# Required action:
Having found the line that holds "ENC2 pin VCC: 5V -> none", give that line and all lines after it again, word for word, through the end of the data below.
━━━ Recorded data ━━━
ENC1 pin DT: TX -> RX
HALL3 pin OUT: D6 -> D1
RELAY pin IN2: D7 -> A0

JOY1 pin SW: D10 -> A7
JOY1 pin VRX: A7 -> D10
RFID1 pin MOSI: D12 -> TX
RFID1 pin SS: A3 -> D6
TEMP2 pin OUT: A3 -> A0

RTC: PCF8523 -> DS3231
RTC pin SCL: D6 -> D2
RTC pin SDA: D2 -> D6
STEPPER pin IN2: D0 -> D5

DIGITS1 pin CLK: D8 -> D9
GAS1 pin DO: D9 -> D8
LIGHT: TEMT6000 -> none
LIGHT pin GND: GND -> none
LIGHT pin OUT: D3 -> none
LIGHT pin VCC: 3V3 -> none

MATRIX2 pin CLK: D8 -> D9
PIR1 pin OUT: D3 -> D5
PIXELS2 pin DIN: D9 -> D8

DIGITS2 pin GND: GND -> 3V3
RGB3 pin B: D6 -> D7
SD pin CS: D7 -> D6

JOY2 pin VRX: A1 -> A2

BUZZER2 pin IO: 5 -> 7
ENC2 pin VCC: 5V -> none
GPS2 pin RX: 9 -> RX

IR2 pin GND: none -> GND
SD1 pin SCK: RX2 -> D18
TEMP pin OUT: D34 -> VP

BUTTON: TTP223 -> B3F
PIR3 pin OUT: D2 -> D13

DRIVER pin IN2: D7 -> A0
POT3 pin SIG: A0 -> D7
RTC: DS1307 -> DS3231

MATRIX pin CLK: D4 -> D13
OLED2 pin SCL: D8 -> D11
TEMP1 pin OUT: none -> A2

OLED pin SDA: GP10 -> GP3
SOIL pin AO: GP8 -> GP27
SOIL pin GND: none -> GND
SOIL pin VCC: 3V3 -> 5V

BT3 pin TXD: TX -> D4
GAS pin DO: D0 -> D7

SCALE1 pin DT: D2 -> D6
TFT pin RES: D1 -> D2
━━━
# Your solution:
ENC2 pin VCC: 5V -> none
GPS2 pin RX: 9 -> RX

IR2 pin GND: none -> GND
SD1 pin SCK: RX2 -> D18
TEMP pin OUT: D34 -> VP

BUTTON: TTP223 -> B3F
PIR3 pin OUT: D2 -> D13

DRIVER pin IN2: D7 -> A0
POT3 pin SIG: A0 -> D7
RTC: DS1307 -> DS3231

MATRIX pin CLK: D4 -> D13
OLED2 pin SCL: D8 -> D11
TEMP1 pin OUT: none -> A2

OLED pin SDA: GP10 -> GP3
SOIL pin AO: GP8 -> GP27
SOIL pin GND: none -> GND
SOIL pin VCC: 3V3 -> 5V

BT3 pin TXD: TX -> D4
GAS pin DO: D0 -> D7

SCALE1 pin DT: D2 -> D6
TFT pin RES: D1 -> D2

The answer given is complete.